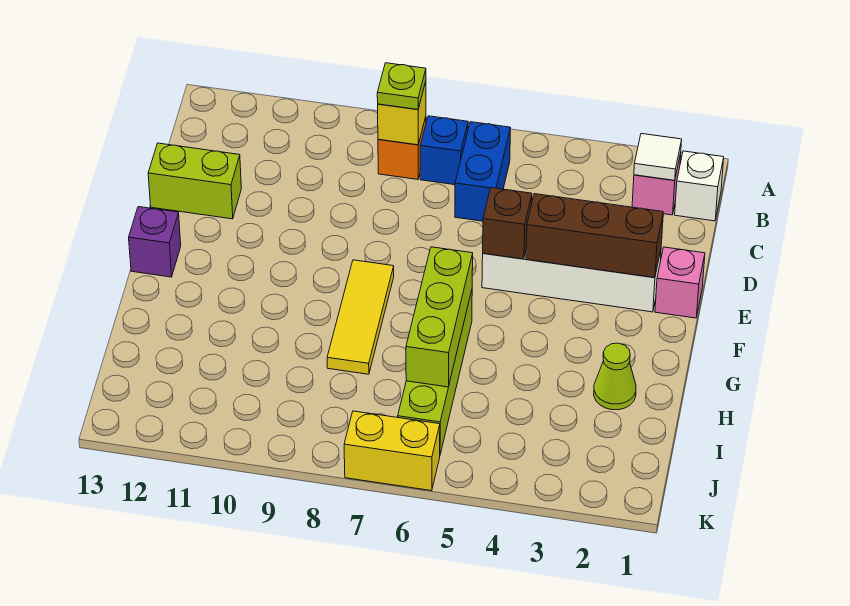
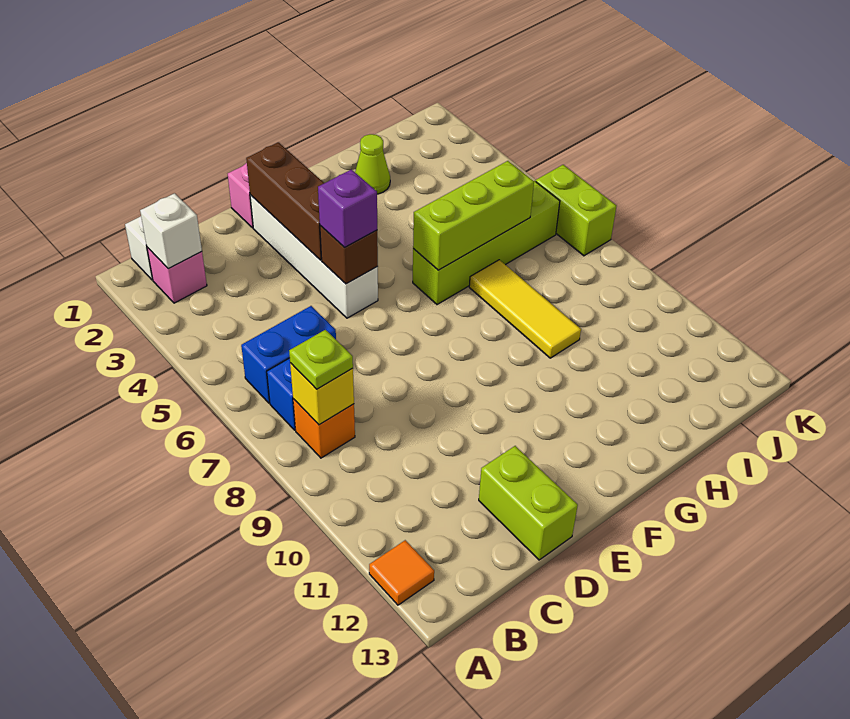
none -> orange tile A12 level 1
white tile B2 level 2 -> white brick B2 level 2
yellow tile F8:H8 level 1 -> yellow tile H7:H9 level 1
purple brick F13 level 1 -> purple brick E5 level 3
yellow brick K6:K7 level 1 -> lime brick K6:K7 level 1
...
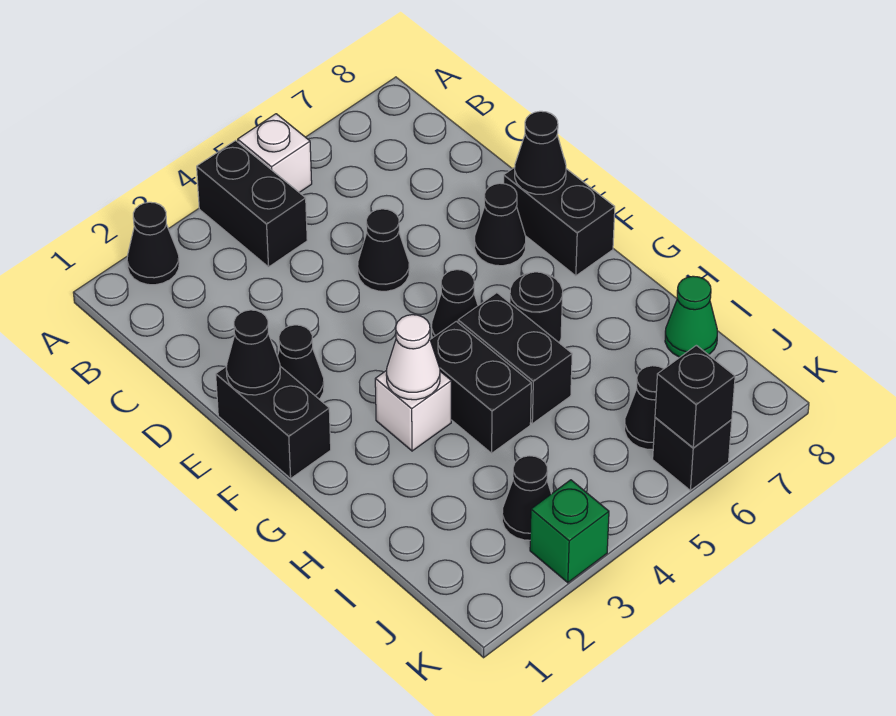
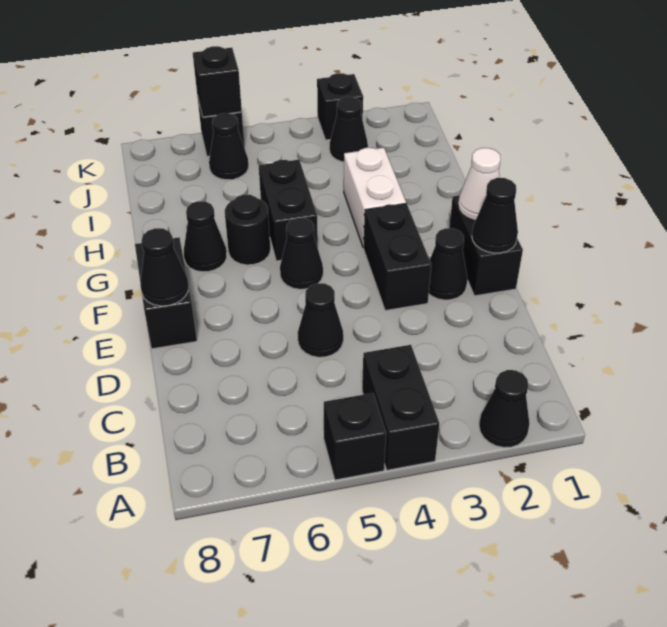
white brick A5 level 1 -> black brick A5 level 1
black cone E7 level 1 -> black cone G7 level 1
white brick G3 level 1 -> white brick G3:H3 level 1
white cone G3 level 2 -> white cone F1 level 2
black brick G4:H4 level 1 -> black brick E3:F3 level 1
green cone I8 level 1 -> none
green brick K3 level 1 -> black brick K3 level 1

_What the task asks:_
Output only the number of lines in the listing that contain the string "green".

_Response:_
2